>> BEGIN

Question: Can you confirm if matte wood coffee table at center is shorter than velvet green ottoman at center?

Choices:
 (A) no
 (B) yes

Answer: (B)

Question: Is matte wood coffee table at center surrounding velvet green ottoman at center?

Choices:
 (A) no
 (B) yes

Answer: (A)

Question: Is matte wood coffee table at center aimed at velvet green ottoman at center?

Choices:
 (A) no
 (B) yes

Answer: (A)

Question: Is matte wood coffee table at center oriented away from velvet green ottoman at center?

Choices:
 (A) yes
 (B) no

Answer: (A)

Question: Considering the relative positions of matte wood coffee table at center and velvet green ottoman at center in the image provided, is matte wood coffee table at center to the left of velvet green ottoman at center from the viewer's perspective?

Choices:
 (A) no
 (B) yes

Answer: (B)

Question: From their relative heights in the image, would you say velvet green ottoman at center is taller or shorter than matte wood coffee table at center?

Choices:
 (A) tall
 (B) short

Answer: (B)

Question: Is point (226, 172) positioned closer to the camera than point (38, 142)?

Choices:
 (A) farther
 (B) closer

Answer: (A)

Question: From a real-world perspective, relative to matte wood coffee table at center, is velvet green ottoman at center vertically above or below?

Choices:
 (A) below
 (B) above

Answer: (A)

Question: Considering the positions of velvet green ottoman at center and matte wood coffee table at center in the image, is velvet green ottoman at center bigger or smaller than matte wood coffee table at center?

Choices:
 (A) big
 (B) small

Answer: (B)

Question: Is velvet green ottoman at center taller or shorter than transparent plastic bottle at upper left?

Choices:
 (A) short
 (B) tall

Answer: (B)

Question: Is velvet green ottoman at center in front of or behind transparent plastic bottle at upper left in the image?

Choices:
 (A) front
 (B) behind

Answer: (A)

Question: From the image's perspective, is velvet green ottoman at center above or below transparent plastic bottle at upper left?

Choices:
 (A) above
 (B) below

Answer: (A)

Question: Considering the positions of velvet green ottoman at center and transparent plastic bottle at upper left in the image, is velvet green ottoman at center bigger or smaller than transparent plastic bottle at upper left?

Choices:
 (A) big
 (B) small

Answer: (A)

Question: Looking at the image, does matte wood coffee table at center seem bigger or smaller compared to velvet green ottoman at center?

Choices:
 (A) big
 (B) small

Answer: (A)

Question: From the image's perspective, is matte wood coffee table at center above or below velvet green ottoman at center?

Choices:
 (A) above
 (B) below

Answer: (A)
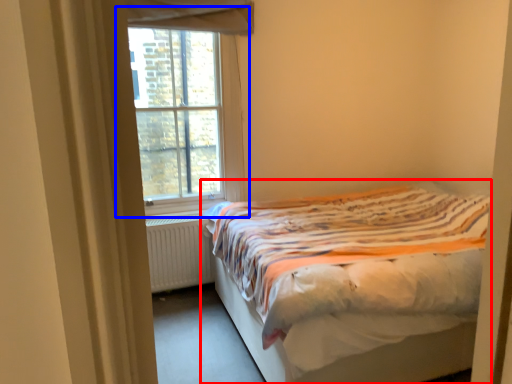
Question: Which point is further to the camera, bed (highlighted by a red box) or window (highlighted by a blue box)?

Choices:
 (A) bed
 (B) window

Answer: (B)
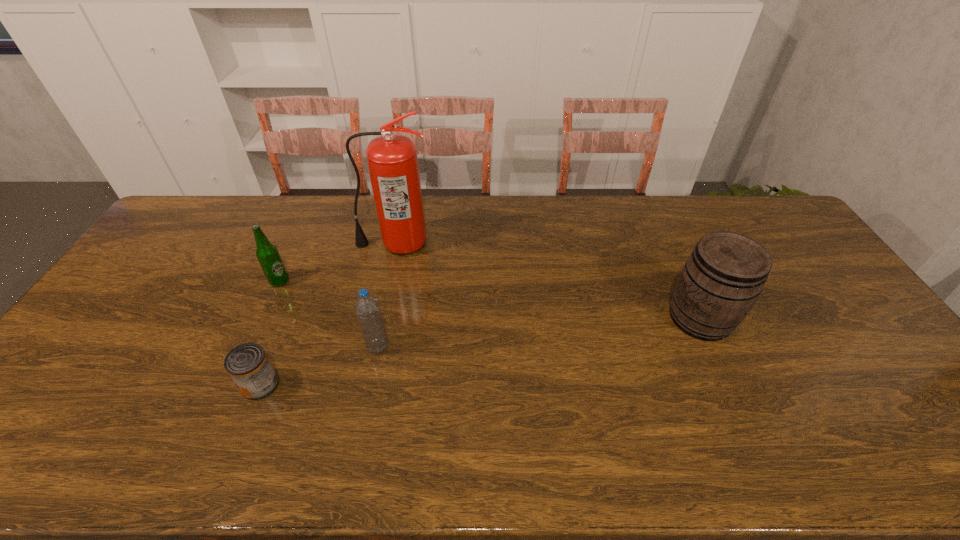
You are a GUI agent. You are given a task and a screenshot of the screen. Output one action in this format:
    pyautogui.click(x=<x>, y=<y>)
    Task: Click on the vacant position in the image that satisfies the following two spatial constraints: 1. on the label of the second farthest object; 2. on the back side of the water bottle
    The image size is (960, 540).
    Given the screenshot: What is the action you would take?
    pyautogui.click(x=251, y=347)

Image resolution: width=960 pixels, height=540 pixels. I want to click on vacant position in the image that satisfies the following two spatial constraints: 1. on the instruction side of the rightmost object; 2. on the left side of the fire extinguisher, so click(x=379, y=318).

You are a GUI agent. You are given a task and a screenshot of the screen. Output one action in this format:
    pyautogui.click(x=<x>, y=<y>)
    Task: Click on the vacant area in the image that satisfies the following two spatial constraints: 1. on the label of the rightmost object; 2. on the right side of the second farthest object
    
    Given the screenshot: What is the action you would take?
    pyautogui.click(x=263, y=318)

The width and height of the screenshot is (960, 540). I want to click on vacant space that satisfies the following two spatial constraints: 1. on the back side of the can; 2. on the label of the second farthest object, so pos(302,281).

The height and width of the screenshot is (540, 960). I want to click on free space that satisfies the following two spatial constraints: 1. on the label of the rightmost object; 2. on the left side of the beer bottle, so click(263, 318).

At what (x,y) coordinates should I click in order to perform the action: click on free location that satisfies the following two spatial constraints: 1. on the instruction side of the tallest object; 2. on the label of the beer bottle. Please return your answer as a coordinate pair (x, y). The height and width of the screenshot is (540, 960). Looking at the image, I should click on (387, 281).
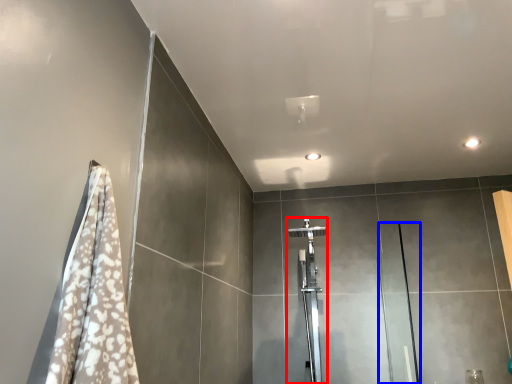
Question: Which object is closer to the camera taking this photo, shower (highlighted by a red box) or screen door (highlighted by a blue box)?

Choices:
 (A) shower
 (B) screen door

Answer: (B)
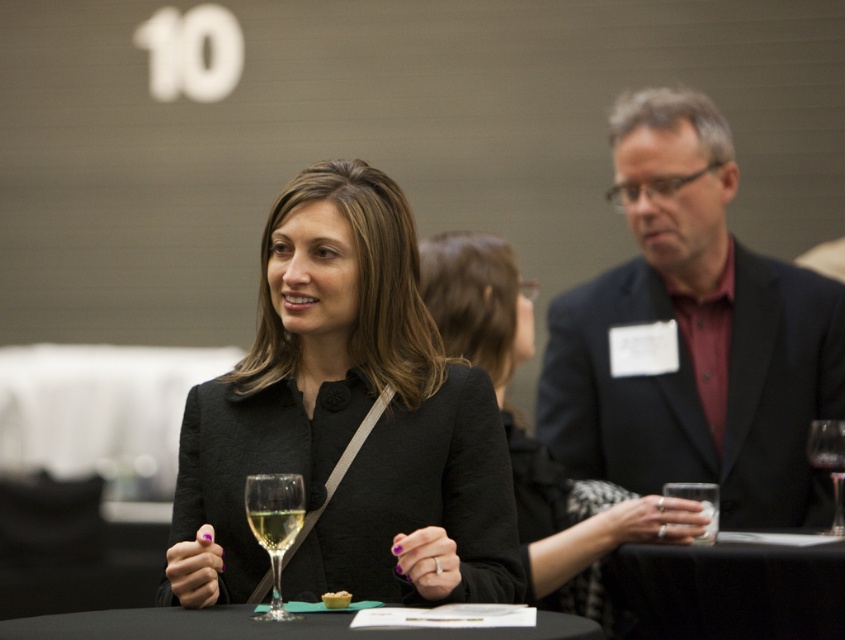
Is point (713, 572) in front of point (482, 637)?

No, (713, 572) is further to viewer.

Measure the distance between black fabric table at lower center and black glass table at center.

black fabric table at lower center and black glass table at center are 3.79 feet apart from each other.

Is point (709, 604) positioned before point (532, 628)?

No, it is behind (532, 628).

Identify the location of black fabric table at lower center. The height and width of the screenshot is (640, 845). (728, 589).

Is matte black blazer at center taller than transparent glass wine glass at center?

Yes.

Is point (600, 552) positioned after point (815, 456)?

Yes, point (600, 552) is behind point (815, 456).

You are a GUI agent. You are given a task and a screenshot of the screen. Output one action in this format:
    pyautogui.click(x=<x>, y=<y>)
    Task: Click on the matte black blazer at center
    
    Given the screenshot: What is the action you would take?
    pyautogui.click(x=533, y=438)

Who is positioned more to the right, black fabric table at lower center or transparent glass wine glass at center?

transparent glass wine glass at center is more to the right.

Looking at this image, does black fabric table at lower center have a lesser width compared to transparent glass wine glass at center?

No, black fabric table at lower center is not thinner than transparent glass wine glass at center.

The height and width of the screenshot is (640, 845). Identify the location of black fabric table at lower center. (728, 589).

The image size is (845, 640). Identify the location of black fabric table at lower center. [728, 589].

>> END

* Required work
Report every line above that contains the word "lower", copying each one in full.

* Response to the task
Measure the distance between black fabric table at lower center and black glass table at center.
black fabric table at lower center and black glass table at center are 3.79 feet apart from each other.
Identify the location of black fabric table at lower center. The height and width of the screenshot is (640, 845). (728, 589).
Who is positioned more to the right, black fabric table at lower center or transparent glass wine glass at center?
Looking at this image, does black fabric table at lower center have a lesser width compared to transparent glass wine glass at center?
No, black fabric table at lower center is not thinner than transparent glass wine glass at center.
The height and width of the screenshot is (640, 845). Identify the location of black fabric table at lower center. (728, 589).
The image size is (845, 640). Identify the location of black fabric table at lower center. [728, 589].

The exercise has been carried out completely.